[Change detection outputs]
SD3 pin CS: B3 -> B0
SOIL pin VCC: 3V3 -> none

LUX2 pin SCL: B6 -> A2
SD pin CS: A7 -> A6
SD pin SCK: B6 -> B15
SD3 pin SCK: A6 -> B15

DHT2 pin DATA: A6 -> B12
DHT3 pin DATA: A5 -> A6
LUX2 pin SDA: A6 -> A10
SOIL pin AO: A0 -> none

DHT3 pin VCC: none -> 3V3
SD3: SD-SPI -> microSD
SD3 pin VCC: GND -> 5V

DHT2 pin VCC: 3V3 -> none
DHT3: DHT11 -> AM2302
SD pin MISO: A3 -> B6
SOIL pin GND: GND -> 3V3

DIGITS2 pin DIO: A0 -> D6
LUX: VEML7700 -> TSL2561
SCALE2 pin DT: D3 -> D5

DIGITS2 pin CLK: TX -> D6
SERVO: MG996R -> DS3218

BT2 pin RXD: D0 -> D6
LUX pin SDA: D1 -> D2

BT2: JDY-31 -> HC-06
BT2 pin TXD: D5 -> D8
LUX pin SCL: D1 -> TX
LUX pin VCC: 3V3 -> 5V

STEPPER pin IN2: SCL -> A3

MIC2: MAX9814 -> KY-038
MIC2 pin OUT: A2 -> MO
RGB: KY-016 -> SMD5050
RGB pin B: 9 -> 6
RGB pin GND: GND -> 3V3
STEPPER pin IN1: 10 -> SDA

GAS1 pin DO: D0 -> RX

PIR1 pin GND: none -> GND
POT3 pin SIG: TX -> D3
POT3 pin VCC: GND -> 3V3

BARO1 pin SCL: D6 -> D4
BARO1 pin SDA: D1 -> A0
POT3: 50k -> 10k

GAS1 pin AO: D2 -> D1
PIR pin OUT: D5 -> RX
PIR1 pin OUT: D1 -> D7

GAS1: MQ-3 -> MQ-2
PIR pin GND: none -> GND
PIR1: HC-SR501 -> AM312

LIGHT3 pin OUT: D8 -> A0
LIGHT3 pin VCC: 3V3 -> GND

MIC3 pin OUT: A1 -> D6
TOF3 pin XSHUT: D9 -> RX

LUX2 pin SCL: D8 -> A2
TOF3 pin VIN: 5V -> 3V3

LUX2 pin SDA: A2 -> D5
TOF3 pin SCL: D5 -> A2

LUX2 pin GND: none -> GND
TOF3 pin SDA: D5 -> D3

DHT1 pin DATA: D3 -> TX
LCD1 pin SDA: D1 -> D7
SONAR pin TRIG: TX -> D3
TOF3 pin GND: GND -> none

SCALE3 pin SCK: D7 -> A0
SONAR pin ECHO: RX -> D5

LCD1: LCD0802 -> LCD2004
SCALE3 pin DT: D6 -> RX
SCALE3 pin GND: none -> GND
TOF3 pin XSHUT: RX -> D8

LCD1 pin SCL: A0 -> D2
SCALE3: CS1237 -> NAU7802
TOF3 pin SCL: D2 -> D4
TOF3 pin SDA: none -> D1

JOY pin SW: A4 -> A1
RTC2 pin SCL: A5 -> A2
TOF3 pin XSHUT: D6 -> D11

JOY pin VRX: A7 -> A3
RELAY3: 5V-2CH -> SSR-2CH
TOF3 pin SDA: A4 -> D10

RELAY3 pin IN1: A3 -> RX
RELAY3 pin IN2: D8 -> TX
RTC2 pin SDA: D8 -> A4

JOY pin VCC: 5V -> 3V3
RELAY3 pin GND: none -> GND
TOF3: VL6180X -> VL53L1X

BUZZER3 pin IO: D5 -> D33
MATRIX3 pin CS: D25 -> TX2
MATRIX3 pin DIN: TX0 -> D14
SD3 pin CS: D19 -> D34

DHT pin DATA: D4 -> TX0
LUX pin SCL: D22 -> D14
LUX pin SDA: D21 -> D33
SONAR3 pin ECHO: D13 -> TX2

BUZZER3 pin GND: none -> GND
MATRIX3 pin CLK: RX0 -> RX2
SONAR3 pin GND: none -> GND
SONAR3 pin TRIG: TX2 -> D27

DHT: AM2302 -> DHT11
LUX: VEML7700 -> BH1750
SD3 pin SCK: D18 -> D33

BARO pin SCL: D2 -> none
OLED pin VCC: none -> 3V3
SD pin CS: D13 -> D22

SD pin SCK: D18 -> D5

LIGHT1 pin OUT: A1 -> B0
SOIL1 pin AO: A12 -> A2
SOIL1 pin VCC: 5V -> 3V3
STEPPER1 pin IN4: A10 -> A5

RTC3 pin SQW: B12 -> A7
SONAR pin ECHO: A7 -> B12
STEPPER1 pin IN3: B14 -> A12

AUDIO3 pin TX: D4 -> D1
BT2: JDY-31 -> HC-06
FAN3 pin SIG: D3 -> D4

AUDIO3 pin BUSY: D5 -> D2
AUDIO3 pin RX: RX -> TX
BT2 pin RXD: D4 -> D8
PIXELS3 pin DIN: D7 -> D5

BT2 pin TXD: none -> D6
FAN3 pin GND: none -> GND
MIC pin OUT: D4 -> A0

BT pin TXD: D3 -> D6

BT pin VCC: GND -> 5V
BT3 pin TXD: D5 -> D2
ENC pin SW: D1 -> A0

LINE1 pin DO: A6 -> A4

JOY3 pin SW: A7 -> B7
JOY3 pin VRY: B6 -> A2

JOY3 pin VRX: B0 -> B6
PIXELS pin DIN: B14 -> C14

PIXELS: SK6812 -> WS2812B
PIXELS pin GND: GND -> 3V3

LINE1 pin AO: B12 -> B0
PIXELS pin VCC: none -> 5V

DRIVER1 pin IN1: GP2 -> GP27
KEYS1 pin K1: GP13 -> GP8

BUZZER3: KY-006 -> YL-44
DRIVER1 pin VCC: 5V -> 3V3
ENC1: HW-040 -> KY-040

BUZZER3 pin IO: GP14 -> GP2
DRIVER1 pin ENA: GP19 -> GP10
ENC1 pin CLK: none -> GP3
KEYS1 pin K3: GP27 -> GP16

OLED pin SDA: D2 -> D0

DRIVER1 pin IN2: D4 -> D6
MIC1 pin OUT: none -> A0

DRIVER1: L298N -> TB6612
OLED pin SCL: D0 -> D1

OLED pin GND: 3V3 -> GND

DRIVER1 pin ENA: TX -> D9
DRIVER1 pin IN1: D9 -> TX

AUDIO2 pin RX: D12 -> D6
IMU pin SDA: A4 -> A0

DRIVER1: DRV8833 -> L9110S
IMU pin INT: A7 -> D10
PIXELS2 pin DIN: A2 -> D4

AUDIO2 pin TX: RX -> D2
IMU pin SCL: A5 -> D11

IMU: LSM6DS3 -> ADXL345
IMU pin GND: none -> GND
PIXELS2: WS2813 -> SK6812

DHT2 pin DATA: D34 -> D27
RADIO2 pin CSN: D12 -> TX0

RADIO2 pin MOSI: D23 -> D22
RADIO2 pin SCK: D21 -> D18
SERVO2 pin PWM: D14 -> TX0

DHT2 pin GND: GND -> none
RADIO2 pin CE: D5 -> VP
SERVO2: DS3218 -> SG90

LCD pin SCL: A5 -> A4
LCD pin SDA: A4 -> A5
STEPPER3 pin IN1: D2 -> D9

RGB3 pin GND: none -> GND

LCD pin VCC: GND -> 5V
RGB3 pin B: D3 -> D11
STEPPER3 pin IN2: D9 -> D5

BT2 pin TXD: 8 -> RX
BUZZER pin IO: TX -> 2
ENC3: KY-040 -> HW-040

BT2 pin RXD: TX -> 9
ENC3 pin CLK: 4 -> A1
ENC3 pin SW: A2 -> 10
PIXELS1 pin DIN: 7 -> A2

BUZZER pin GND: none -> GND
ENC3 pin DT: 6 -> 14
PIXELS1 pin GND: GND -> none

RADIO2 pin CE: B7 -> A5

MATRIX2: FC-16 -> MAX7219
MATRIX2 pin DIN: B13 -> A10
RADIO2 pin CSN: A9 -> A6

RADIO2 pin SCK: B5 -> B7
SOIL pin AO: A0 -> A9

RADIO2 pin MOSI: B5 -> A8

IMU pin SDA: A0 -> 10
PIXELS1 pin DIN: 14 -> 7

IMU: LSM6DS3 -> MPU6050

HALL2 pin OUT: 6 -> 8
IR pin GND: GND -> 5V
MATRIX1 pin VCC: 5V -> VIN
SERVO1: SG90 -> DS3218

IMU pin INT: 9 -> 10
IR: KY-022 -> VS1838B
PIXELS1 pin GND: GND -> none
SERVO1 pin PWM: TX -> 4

▶ [Exercise goal]:
Every line above from the line with "LUX2 pin SDA: A6 -> A10" to the line with "LUX pin VCC: 3V3 -> 5V", both included, must be reproduced exactly, and no other line may appear.

▶ [Exercise result]:
LUX2 pin SDA: A6 -> A10
SOIL pin AO: A0 -> none

DHT3 pin VCC: none -> 3V3
SD3: SD-SPI -> microSD
SD3 pin VCC: GND -> 5V

DHT2 pin VCC: 3V3 -> none
DHT3: DHT11 -> AM2302
SD pin MISO: A3 -> B6
SOIL pin GND: GND -> 3V3

DIGITS2 pin DIO: A0 -> D6
LUX: VEML7700 -> TSL2561
SCALE2 pin DT: D3 -> D5

DIGITS2 pin CLK: TX -> D6
SERVO: MG996R -> DS3218

BT2 pin RXD: D0 -> D6
LUX pin SDA: D1 -> D2

BT2: JDY-31 -> HC-06
BT2 pin TXD: D5 -> D8
LUX pin SCL: D1 -> TX
LUX pin VCC: 3V3 -> 5V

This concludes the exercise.